--- SOURCE DATA ---

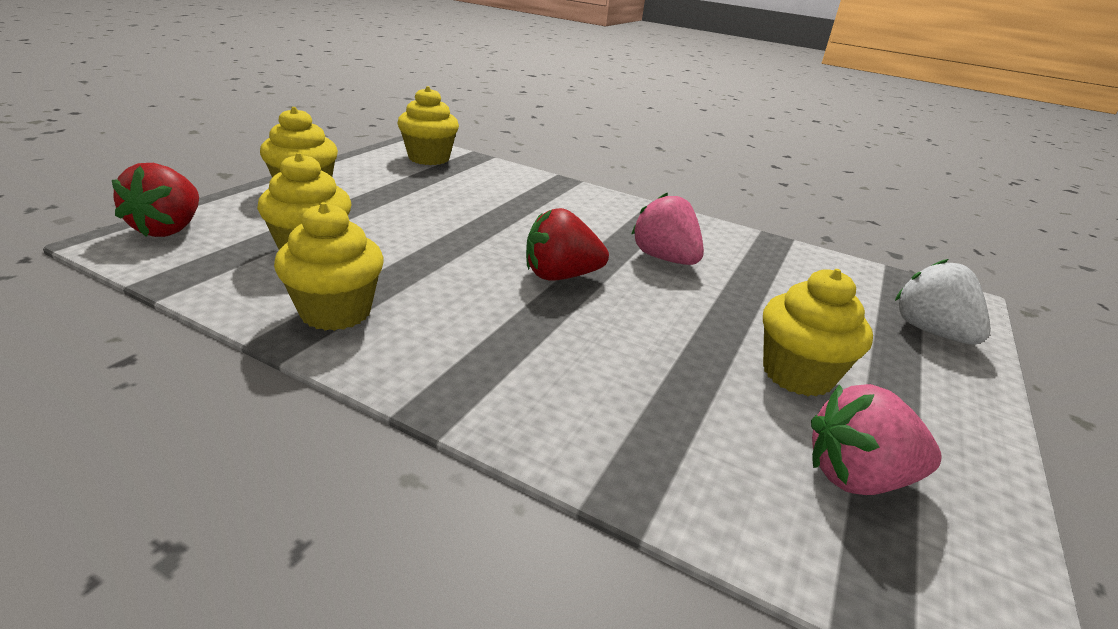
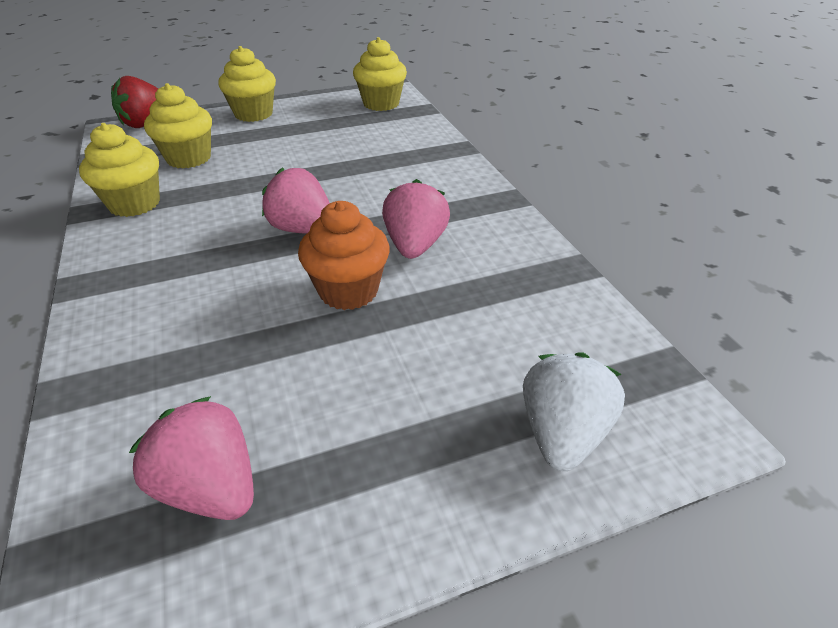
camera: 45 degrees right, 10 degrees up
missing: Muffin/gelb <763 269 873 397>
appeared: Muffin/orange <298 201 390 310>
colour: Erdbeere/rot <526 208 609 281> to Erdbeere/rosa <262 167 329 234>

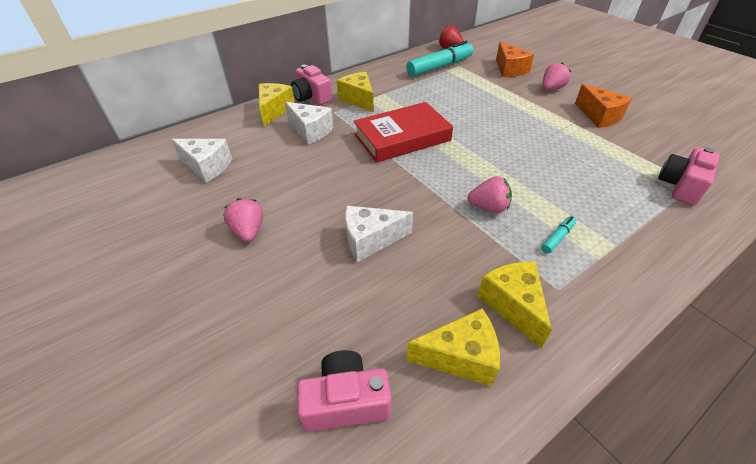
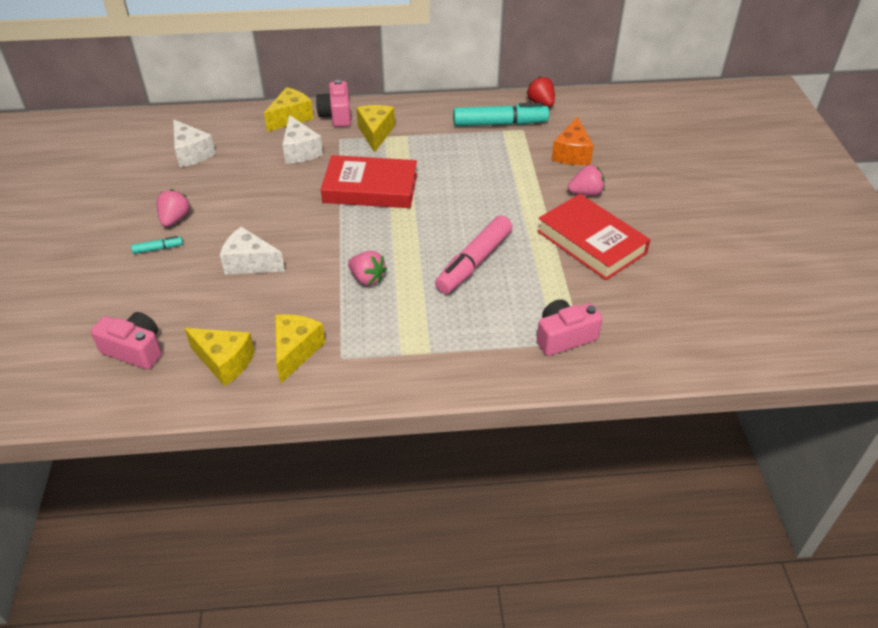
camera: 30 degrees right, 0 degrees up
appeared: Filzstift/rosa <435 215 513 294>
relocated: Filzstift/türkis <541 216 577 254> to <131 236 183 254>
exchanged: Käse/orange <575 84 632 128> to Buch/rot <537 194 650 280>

---

REQUIRED ACTION. Your job is to transcribe the records exactly and in full. Pictures are not part of the copy.

RESULT.
camera: 45 degrees right, 10 degrees up
missing: Muffin/gelb <763 269 873 397>
appeared: Muffin/orange <298 201 390 310>
colour: Erdbeere/rot <526 208 609 281> to Erdbeere/rosa <262 167 329 234>

camera: 30 degrees right, 0 degrees up
appeared: Filzstift/rosa <435 215 513 294>
relocated: Filzstift/türkis <541 216 577 254> to <131 236 183 254>
exchanged: Käse/orange <575 84 632 128> to Buch/rot <537 194 650 280>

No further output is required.